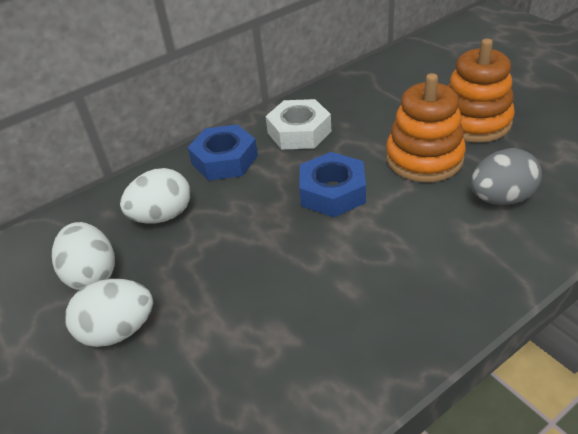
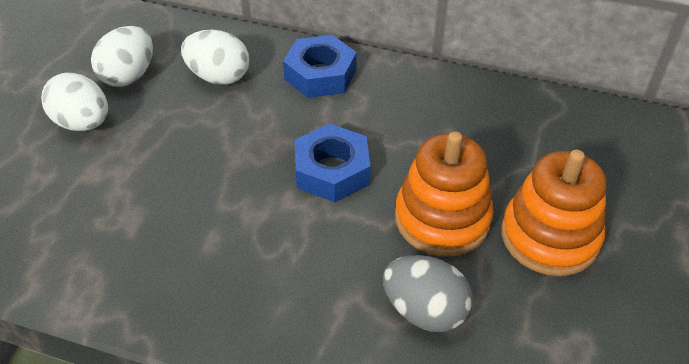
camera: 50 degrees right, 5 degrees up
(299, 132) = (405, 103): white nut -> none

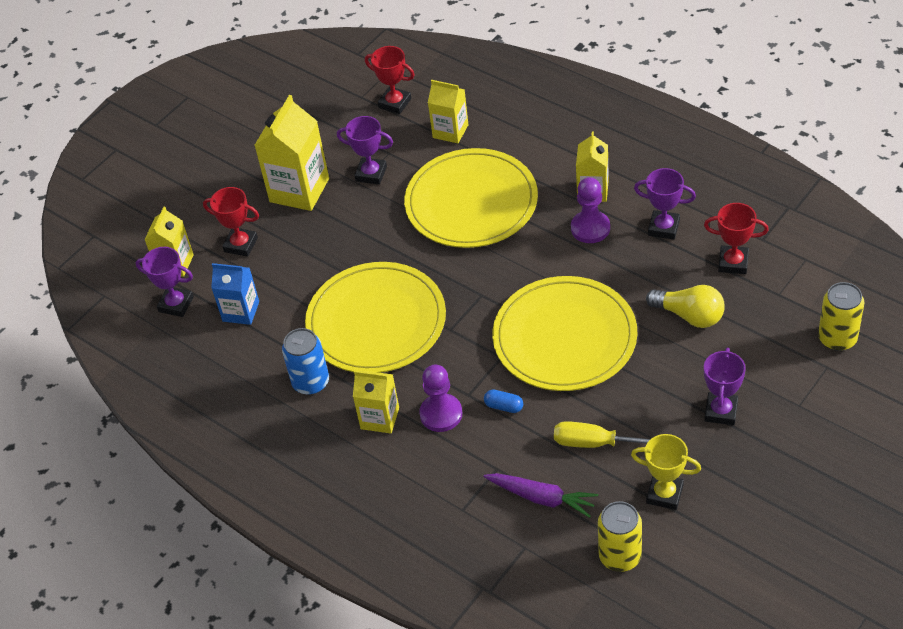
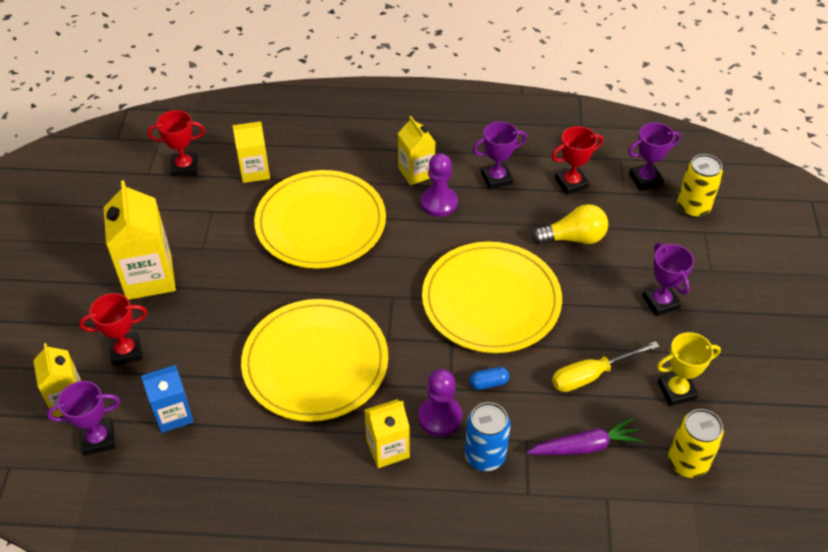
camera: 40 degrees left, 0 degrees up
(311, 382) = (296, 448): blue can -> blue can (485, 456)
(371, 174) = (209, 235): purple trophy -> purple trophy (645, 179)

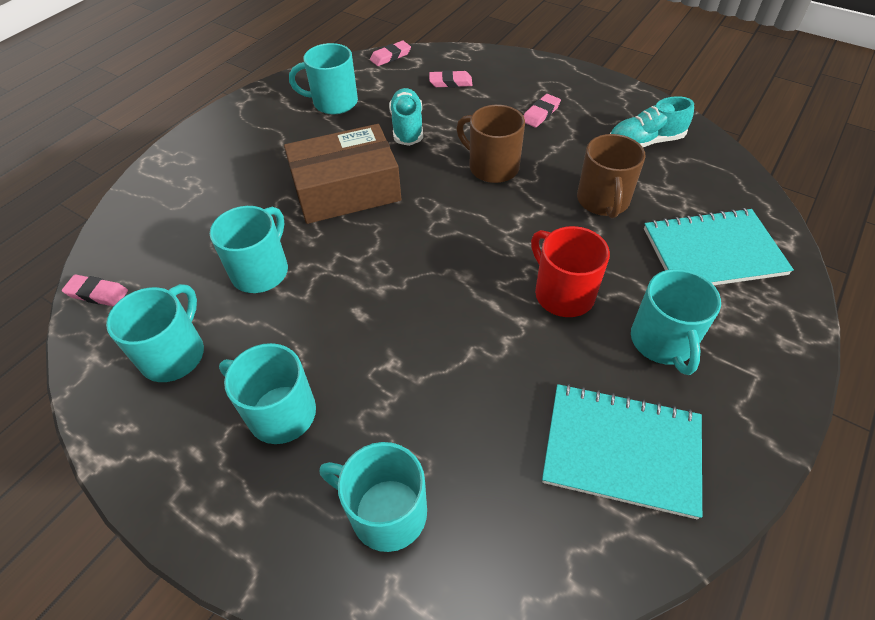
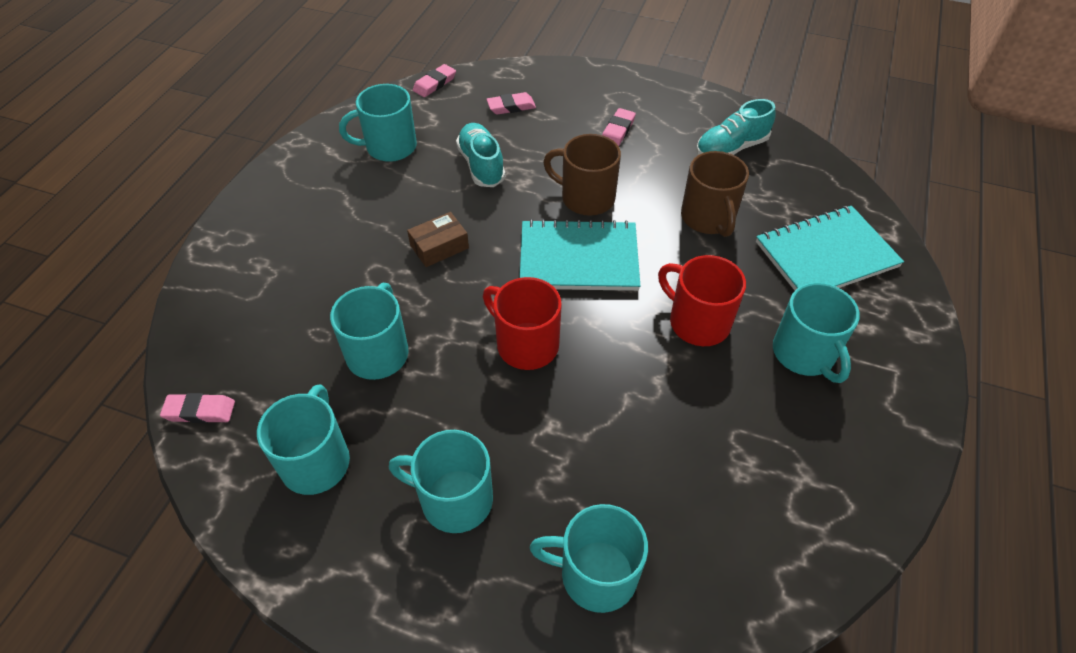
camera: 15 degrees left, 0 degrees up
(346, 190) = (439, 247): brown box -> brown box, size x0.46
(393, 286) = (525, 344): none -> red mug
(621, 450) = (796, 466): turquoise notebook -> turquoise notebook (578, 258)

● ● ● ● ● ● ●

▶ **Work to be completed**
Return the records verbatim, minus pictures.

▶ **Written answer**
camera: 50 degrees right, 5 degrees up
(299, 132) = (405, 103): white nut -> none

camera: 40 degrees left, 0 degrees up
(311, 382) = (296, 448): blue can -> blue can (485, 456)
(371, 174) = (209, 235): purple trophy -> purple trophy (645, 179)

camera: 15 degrees left, 0 degrees up
(346, 190) = (439, 247): brown box -> brown box, size x0.46
(393, 286) = (525, 344): none -> red mug
(621, 450) = (796, 466): turquoise notebook -> turquoise notebook (578, 258)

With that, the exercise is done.